**Your goal:**
Repeat every record word for word and omit the images.

**Listed entries:**
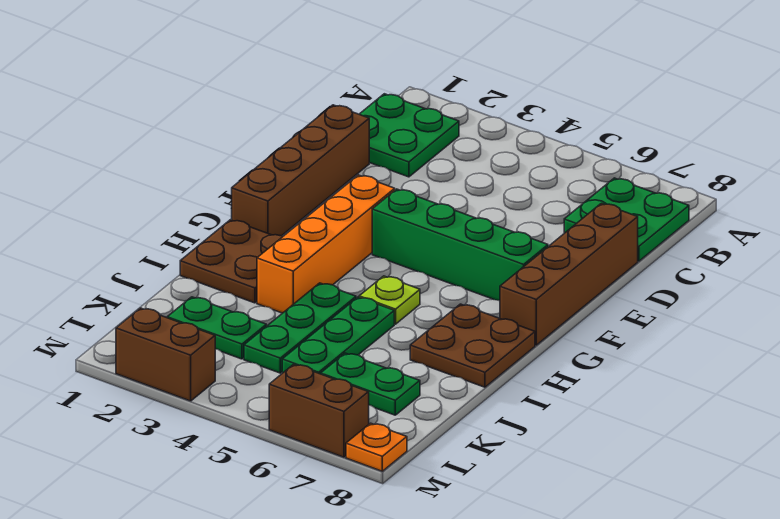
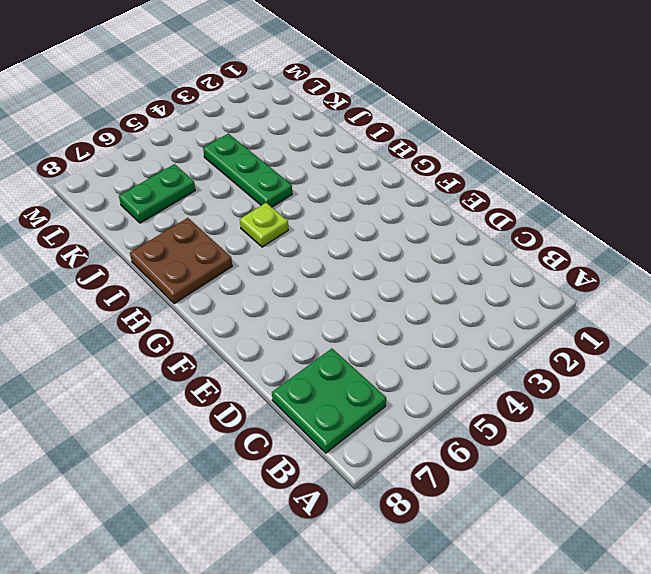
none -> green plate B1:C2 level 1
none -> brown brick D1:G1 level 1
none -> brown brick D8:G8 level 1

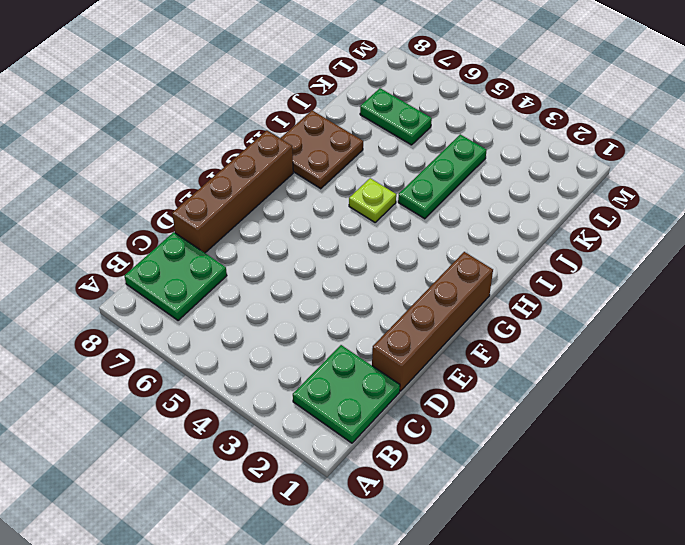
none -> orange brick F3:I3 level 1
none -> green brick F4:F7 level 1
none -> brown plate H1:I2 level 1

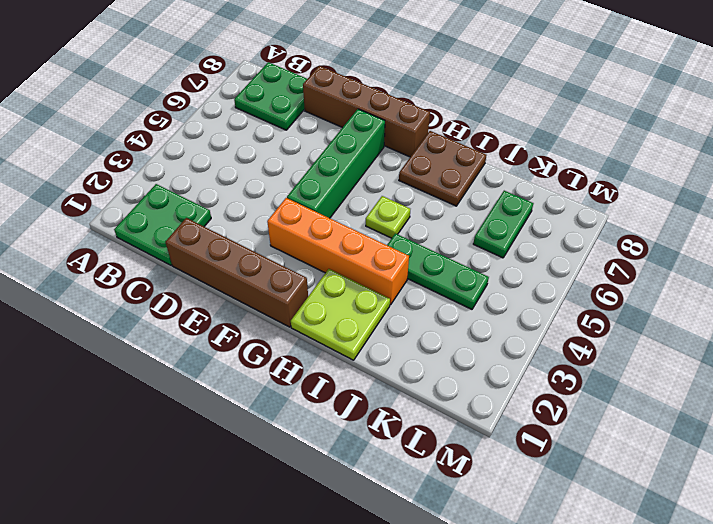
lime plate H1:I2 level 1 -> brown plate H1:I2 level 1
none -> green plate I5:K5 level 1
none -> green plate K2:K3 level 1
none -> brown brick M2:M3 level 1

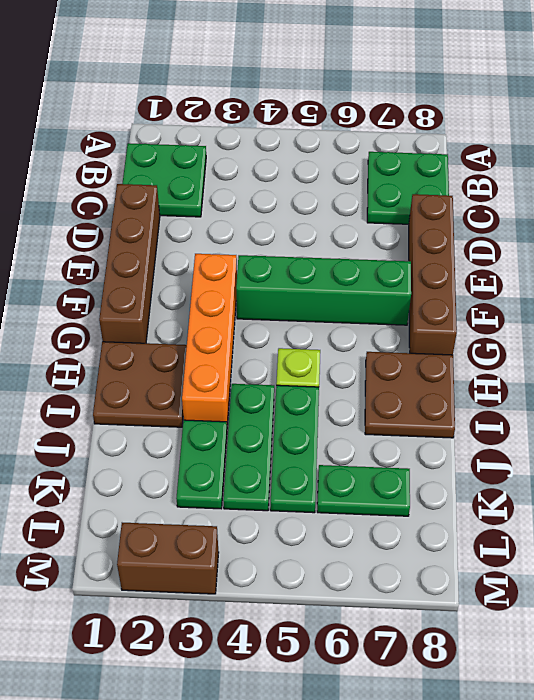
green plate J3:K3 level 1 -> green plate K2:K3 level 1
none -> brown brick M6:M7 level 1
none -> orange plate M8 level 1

**Output:**
none -> green plate B1:C2 level 1
none -> brown brick D1:G1 level 1
none -> brown brick D8:G8 level 1

none -> orange brick F3:I3 level 1
none -> green brick F4:F7 level 1
none -> brown plate H1:I2 level 1

lime plate H1:I2 level 1 -> brown plate H1:I2 level 1
none -> green plate I5:K5 level 1
none -> green plate K2:K3 level 1
none -> brown brick M2:M3 level 1

green plate J3:K3 level 1 -> green plate K2:K3 level 1
none -> brown brick M6:M7 level 1
none -> orange plate M8 level 1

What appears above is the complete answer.